Data extracted from a collection:
__________________________________________________
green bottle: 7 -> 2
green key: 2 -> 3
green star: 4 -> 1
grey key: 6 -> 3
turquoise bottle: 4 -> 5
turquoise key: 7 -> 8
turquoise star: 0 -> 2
__________________________________________________
Assignment:
Could you write out the full data verbatim?

Answer to the exercise:
green bottle: 7 -> 2
green key: 2 -> 3
green star: 4 -> 1
grey key: 6 -> 3
turquoise bottle: 4 -> 5
turquoise key: 7 -> 8
turquoise star: 0 -> 2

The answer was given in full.